> Goal of the exercise
Your answer should be an exact copy of the lines from the one holding "[(180,208),(48,206),(46,240),(179,244),(180,208)]" to the end of the material below, pictures left out.
**** Input data ****
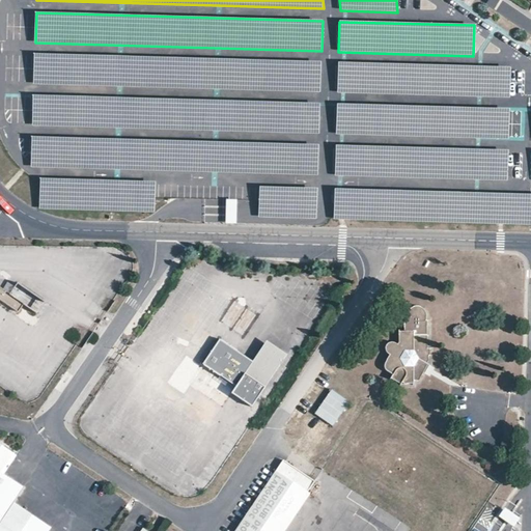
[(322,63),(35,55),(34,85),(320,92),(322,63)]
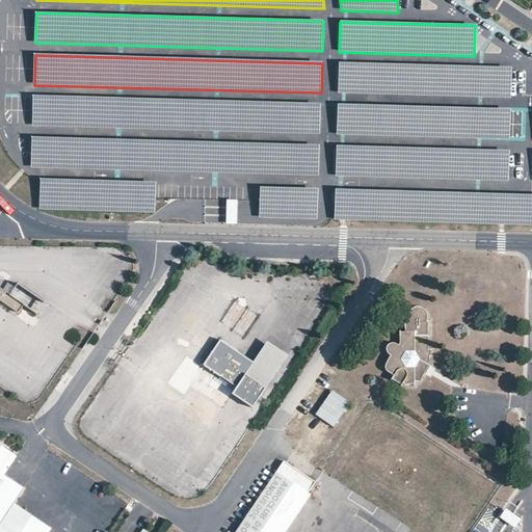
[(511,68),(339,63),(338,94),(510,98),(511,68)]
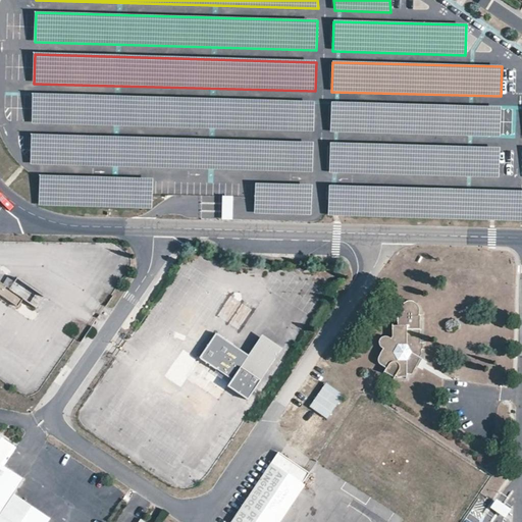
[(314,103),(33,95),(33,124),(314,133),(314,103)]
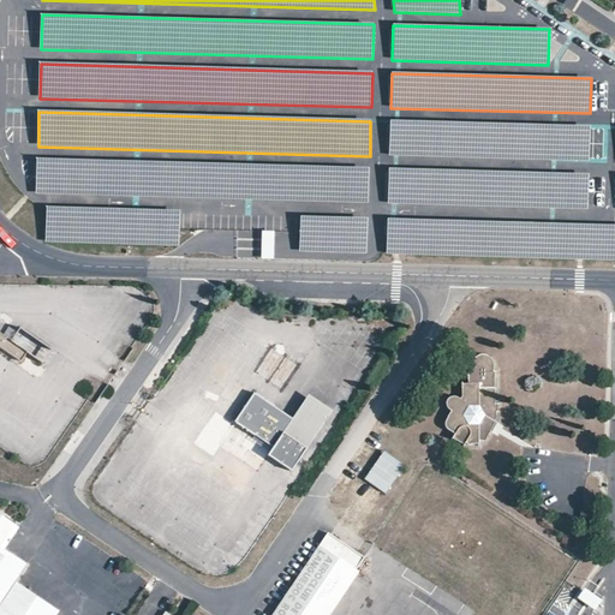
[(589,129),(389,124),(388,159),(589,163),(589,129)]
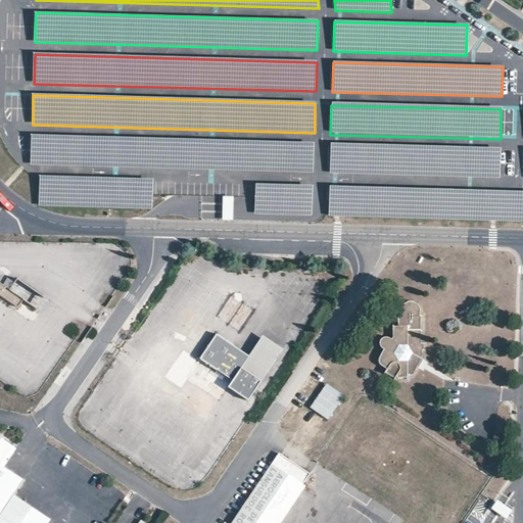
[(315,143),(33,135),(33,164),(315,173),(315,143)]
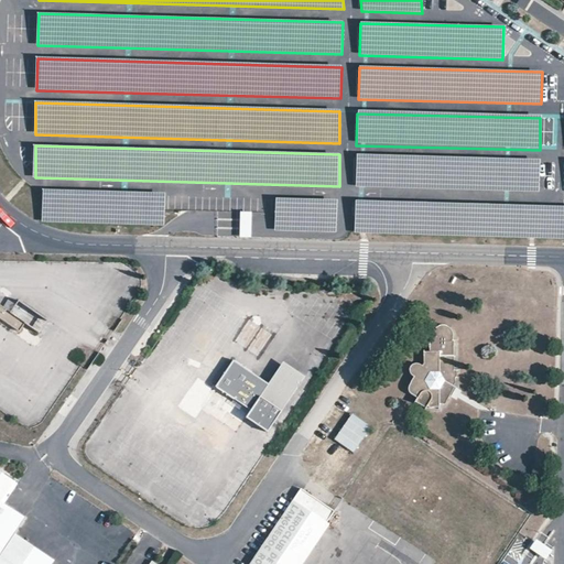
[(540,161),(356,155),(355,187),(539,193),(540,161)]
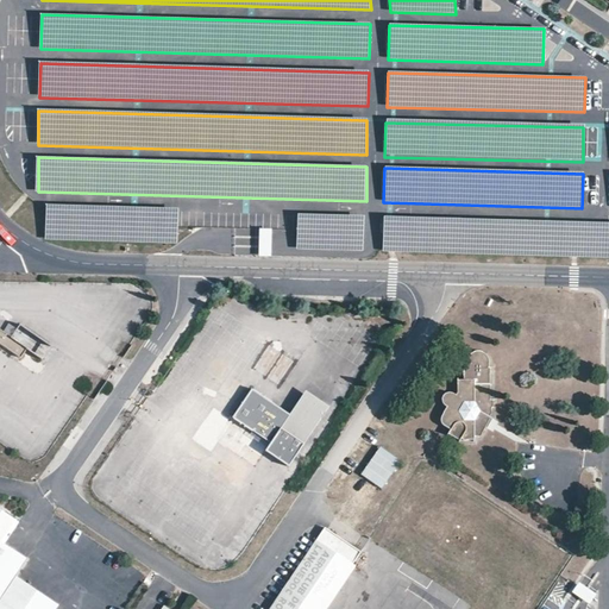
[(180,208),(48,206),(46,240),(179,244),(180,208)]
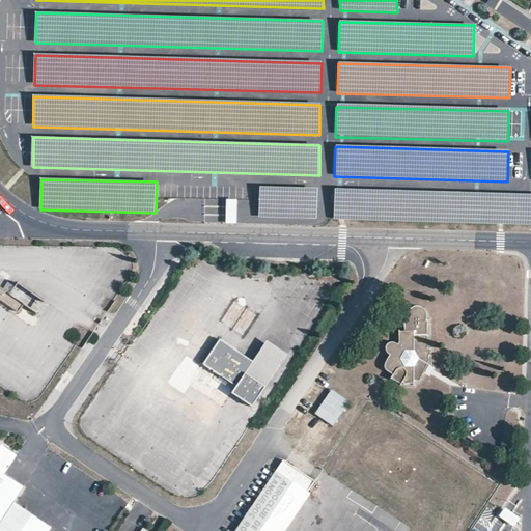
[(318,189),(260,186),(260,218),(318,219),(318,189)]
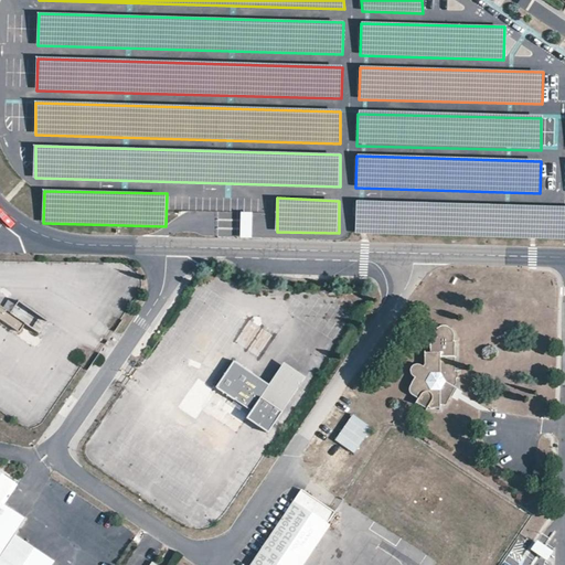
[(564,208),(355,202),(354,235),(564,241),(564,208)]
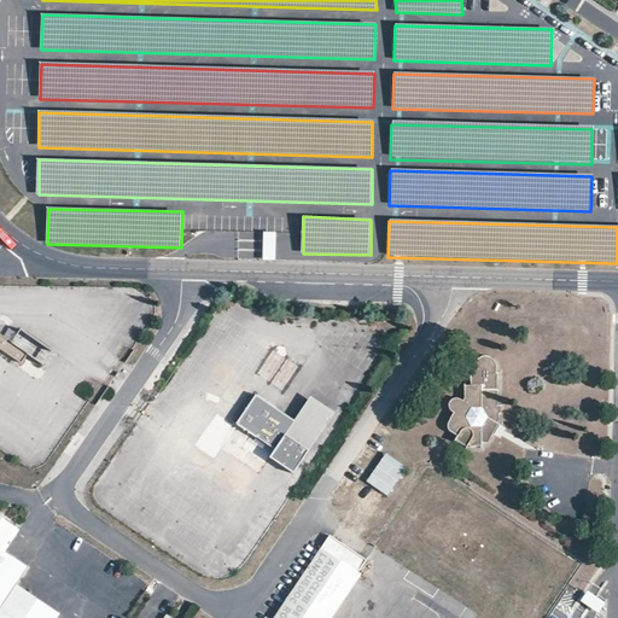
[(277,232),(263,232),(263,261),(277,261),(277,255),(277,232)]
****
> Worked solution
[(180,208),(48,206),(46,240),(179,244),(180,208)]
[(318,189),(260,186),(260,218),(318,219),(318,189)]
[(564,208),(355,202),(354,235),(564,241),(564,208)]
[(277,232),(263,232),(263,261),(277,261),(277,255),(277,232)]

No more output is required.